--- START ---
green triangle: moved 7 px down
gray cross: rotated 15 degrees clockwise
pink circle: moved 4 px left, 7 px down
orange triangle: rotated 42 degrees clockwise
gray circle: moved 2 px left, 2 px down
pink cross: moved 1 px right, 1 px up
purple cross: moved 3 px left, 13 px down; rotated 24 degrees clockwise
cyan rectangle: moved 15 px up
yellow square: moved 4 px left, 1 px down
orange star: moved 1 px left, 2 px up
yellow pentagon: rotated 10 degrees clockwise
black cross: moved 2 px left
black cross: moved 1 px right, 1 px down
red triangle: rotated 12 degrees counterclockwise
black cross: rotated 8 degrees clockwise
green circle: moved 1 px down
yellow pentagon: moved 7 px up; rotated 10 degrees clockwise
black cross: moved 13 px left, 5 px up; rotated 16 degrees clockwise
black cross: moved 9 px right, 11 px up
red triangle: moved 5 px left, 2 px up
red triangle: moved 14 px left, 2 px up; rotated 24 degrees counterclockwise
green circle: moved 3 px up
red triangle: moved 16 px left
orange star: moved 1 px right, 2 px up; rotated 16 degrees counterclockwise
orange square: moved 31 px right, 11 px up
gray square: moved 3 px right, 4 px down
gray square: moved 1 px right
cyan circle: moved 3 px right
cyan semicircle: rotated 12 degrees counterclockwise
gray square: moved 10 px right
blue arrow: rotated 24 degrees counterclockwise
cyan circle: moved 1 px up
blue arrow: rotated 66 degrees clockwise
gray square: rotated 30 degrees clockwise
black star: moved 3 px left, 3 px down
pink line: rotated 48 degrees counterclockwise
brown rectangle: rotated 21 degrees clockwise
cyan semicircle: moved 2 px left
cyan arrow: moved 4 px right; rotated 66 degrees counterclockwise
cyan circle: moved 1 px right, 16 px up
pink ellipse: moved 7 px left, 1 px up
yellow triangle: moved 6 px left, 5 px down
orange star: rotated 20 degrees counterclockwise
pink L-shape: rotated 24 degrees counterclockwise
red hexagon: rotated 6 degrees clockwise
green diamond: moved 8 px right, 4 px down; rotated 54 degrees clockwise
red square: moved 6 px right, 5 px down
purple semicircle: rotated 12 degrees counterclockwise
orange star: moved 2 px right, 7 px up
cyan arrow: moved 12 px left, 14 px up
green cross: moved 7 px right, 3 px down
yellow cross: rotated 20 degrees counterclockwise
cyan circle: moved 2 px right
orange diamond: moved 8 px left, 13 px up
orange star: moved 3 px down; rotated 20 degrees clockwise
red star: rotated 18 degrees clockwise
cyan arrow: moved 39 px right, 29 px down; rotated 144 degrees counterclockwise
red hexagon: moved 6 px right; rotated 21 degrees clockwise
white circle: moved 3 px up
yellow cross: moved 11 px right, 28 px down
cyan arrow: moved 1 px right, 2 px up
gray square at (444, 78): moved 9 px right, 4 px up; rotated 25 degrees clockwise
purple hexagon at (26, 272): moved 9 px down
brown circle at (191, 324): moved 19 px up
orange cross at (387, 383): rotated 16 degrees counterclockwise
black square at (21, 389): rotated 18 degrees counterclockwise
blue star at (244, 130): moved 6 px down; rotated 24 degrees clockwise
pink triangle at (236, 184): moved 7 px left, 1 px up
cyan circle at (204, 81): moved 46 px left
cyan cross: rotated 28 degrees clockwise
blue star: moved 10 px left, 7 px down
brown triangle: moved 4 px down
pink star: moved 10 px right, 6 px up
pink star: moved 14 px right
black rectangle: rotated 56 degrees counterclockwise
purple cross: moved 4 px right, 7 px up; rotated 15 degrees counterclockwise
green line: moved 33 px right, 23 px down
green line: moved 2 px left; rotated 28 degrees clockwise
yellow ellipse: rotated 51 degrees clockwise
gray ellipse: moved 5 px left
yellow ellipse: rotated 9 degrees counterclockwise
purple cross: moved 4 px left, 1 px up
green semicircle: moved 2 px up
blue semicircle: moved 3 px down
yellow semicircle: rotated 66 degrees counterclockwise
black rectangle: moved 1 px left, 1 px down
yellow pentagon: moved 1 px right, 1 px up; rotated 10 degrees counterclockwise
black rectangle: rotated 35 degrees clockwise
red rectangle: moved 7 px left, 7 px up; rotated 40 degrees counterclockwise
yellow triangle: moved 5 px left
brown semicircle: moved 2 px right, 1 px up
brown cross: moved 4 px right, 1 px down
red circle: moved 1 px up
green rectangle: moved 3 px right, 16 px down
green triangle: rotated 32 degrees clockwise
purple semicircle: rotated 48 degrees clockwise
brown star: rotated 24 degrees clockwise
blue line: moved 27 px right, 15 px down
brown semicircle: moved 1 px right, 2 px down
--- END ---
BRIEF: From the records above, pull out every line that contains the word "brown", matching case exactly.

CORRECT OUTPUT:
brown rectangle: rotated 21 degrees clockwise
brown circle at (191, 324): moved 19 px up
brown triangle: moved 4 px down
brown semicircle: moved 2 px right, 1 px up
brown cross: moved 4 px right, 1 px down
brown star: rotated 24 degrees clockwise
brown semicircle: moved 1 px right, 2 px down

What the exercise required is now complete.